◆ **The task**
In the listing beneath this line, copy exactly the lines starting with the one containing "gray rectangle: (42, 136)" and going on through the one containing "gray hexagon: (154, 148) -> (280, 205), moved".

◆ **Input for this task**
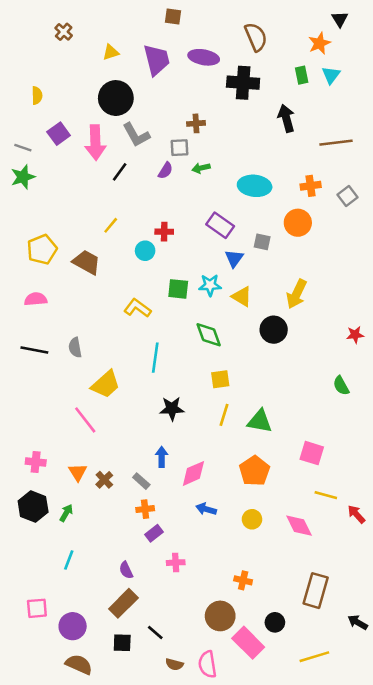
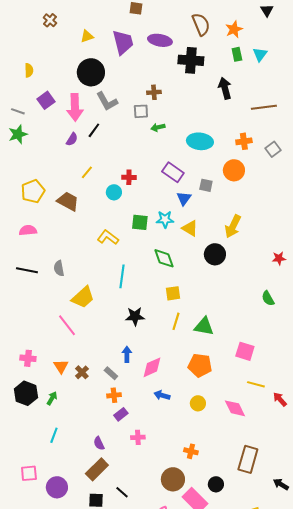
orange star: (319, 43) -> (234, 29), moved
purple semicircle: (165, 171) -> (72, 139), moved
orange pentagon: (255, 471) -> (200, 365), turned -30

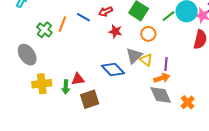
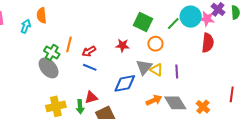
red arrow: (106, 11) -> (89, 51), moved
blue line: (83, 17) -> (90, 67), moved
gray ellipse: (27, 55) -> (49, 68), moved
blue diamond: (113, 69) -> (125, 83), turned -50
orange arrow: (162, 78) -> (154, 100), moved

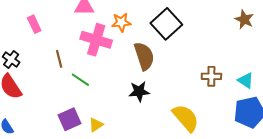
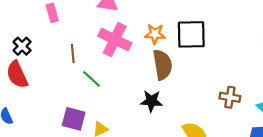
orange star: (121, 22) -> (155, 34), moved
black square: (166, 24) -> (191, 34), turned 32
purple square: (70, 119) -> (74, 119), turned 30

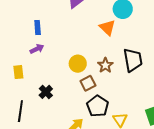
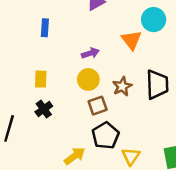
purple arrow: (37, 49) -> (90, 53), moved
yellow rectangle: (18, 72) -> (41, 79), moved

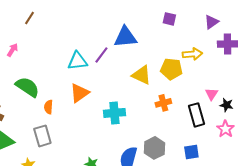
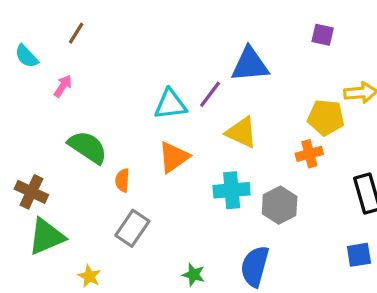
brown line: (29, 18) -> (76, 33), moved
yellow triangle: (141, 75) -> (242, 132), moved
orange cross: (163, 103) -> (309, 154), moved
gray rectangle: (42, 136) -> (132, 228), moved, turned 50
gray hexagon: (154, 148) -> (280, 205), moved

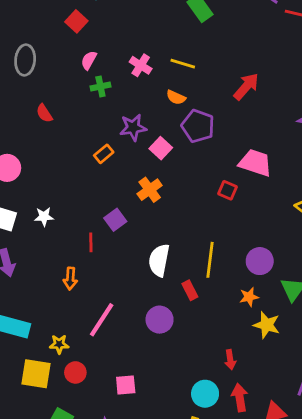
...
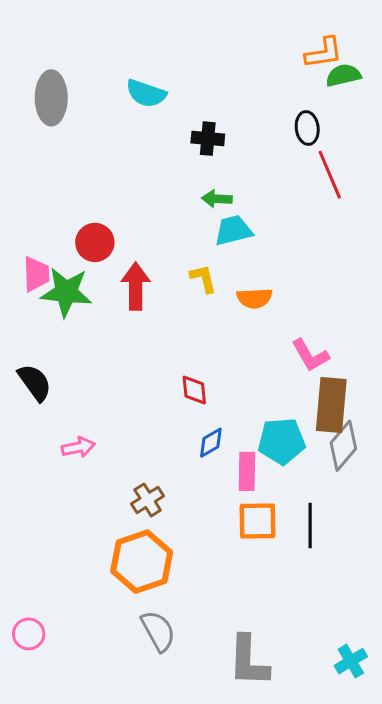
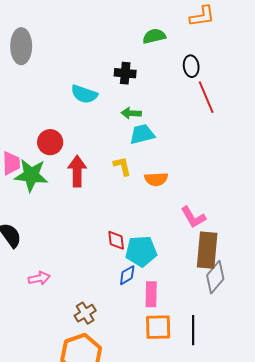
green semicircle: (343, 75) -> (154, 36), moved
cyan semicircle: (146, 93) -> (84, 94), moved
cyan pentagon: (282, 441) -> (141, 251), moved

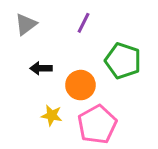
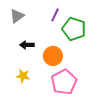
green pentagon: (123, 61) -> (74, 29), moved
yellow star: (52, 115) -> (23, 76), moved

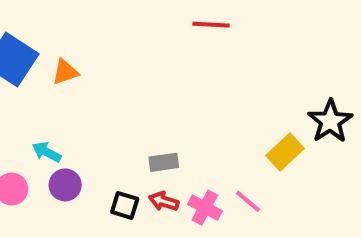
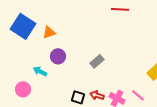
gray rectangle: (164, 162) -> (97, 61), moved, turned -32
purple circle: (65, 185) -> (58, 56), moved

◆ **Response**
gray rectangle: (42, 136) -> (132, 228), moved, turned 50
gray hexagon: (154, 148) -> (280, 205), moved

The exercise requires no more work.